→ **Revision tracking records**
-----

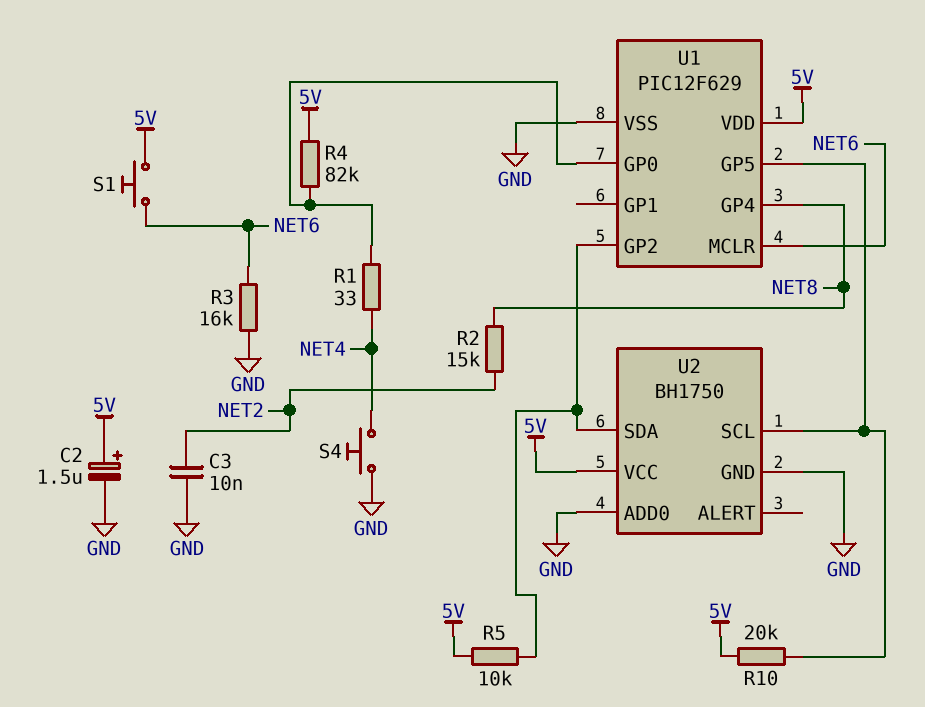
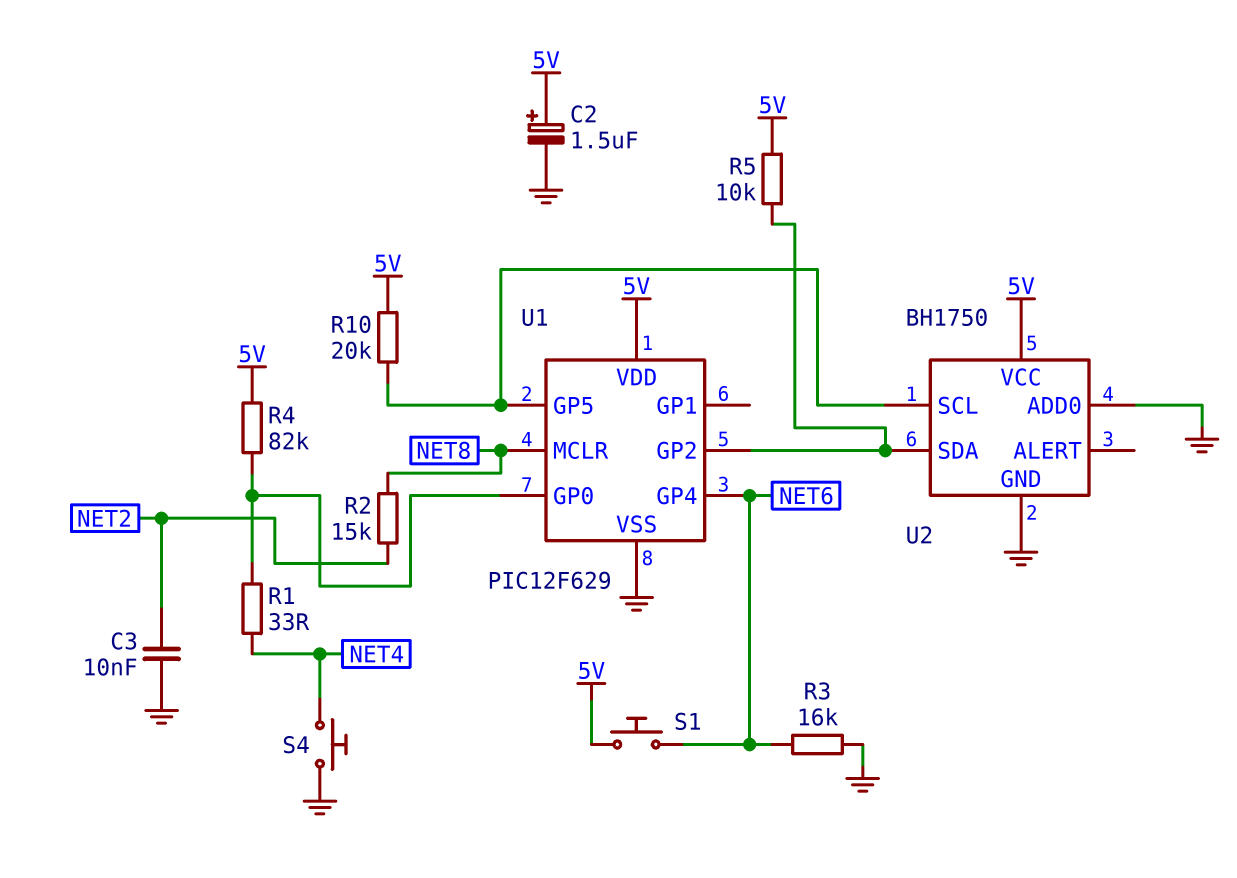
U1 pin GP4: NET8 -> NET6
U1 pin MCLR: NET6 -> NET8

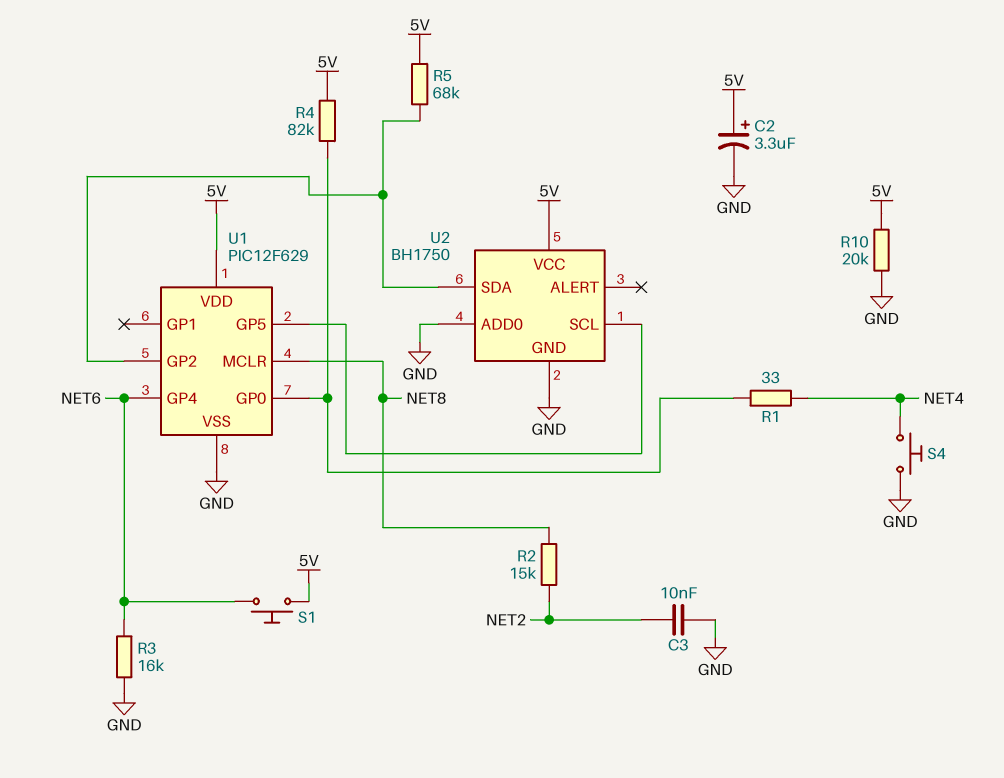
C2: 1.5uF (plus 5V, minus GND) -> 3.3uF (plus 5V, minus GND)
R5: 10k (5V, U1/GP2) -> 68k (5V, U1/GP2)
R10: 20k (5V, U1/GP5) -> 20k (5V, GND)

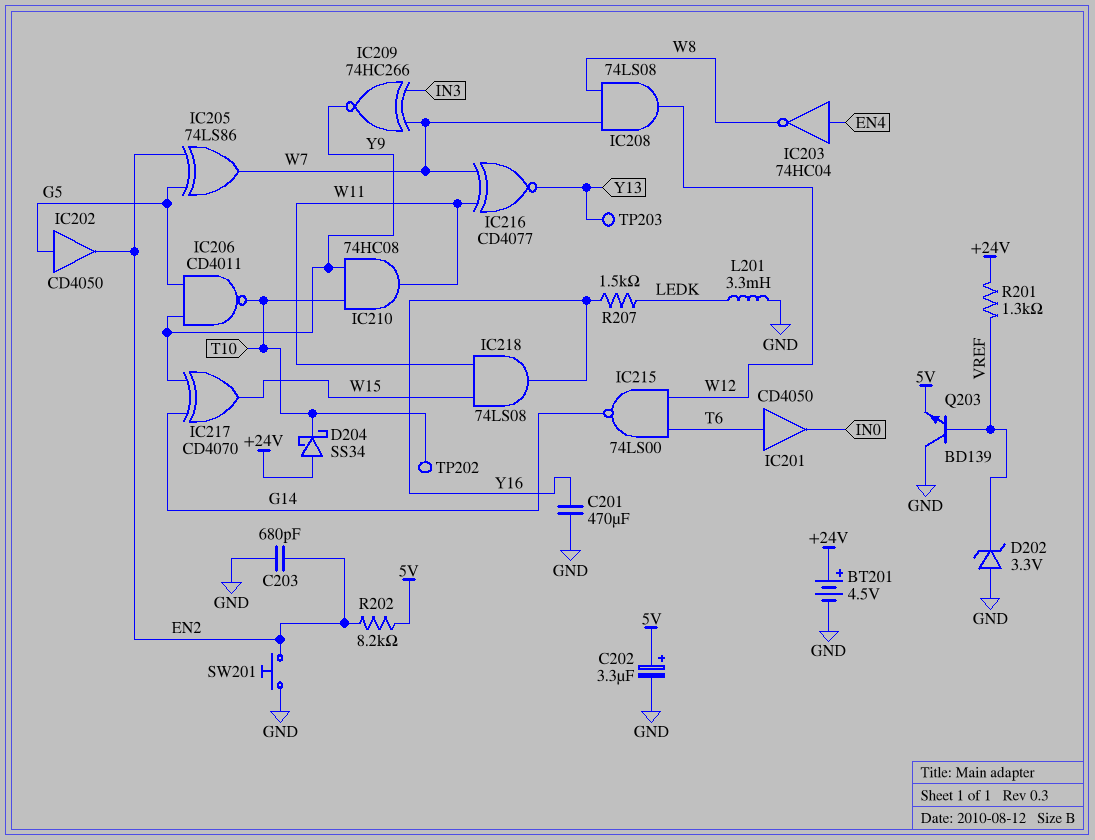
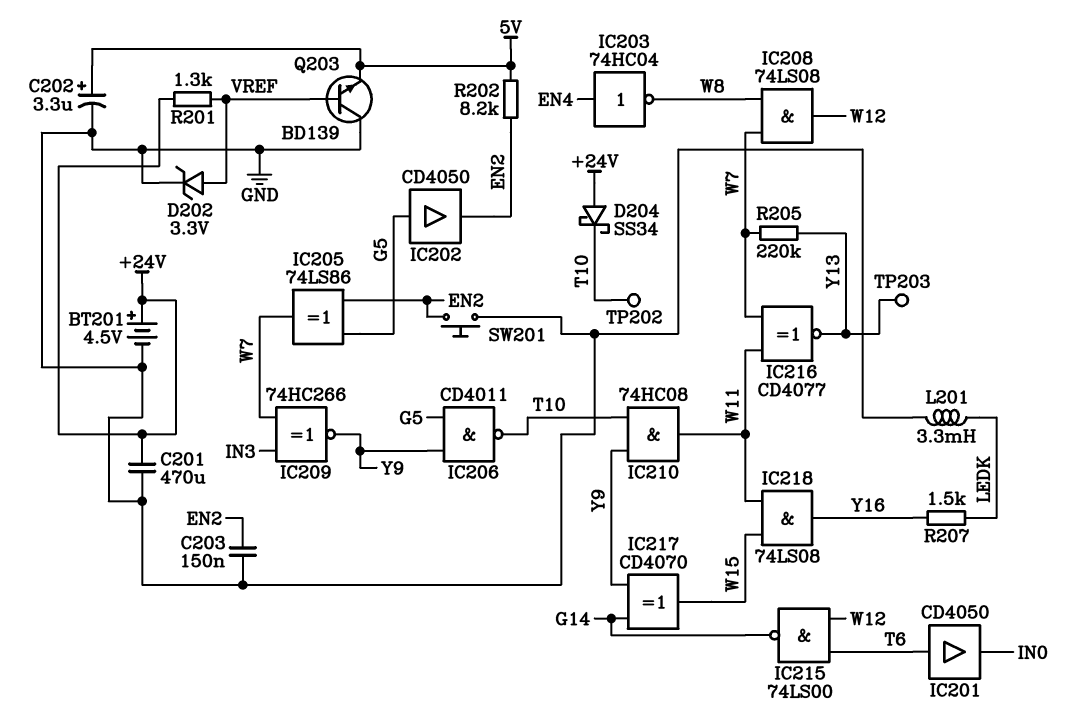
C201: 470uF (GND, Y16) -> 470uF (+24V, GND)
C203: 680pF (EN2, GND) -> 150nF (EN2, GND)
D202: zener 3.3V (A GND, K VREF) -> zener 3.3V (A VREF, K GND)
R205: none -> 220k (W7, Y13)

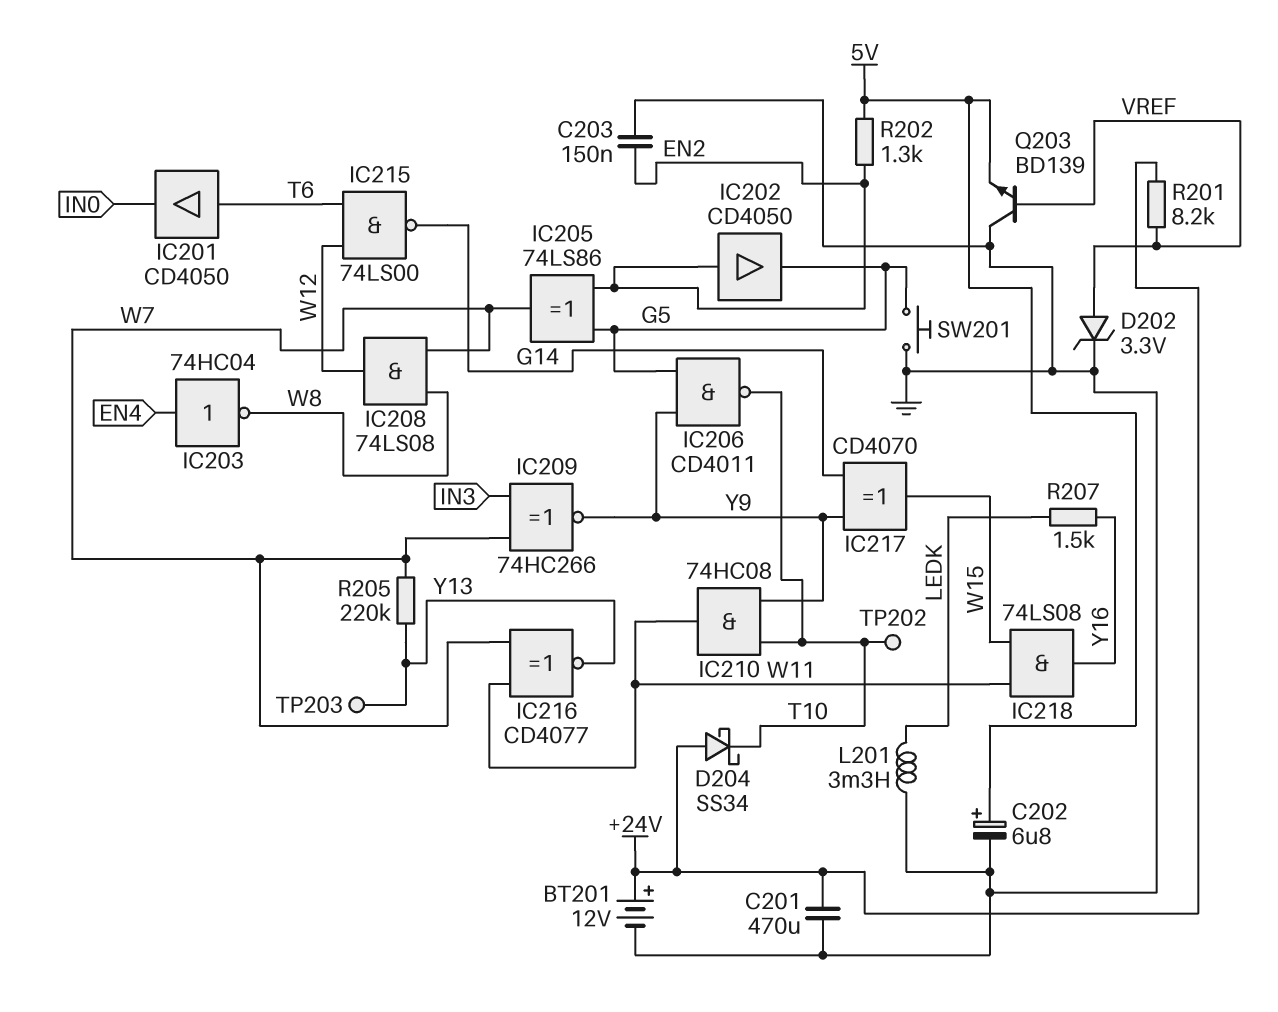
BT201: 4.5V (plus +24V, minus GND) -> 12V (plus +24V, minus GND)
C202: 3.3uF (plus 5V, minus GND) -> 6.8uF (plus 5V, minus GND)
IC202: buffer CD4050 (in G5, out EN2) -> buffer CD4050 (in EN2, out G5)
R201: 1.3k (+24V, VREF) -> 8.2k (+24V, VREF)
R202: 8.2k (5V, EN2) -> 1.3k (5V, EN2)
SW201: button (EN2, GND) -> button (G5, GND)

-----

→ **ACTIVITY**
Extract every line from the one with "R201: 1.3k (+24V, VREF) -> 8.2k (+24V, VREF)" down to the final line above, both included, exactly as written.

→ **WORKED SOLUTION**
R201: 1.3k (+24V, VREF) -> 8.2k (+24V, VREF)
R202: 8.2k (5V, EN2) -> 1.3k (5V, EN2)
SW201: button (EN2, GND) -> button (G5, GND)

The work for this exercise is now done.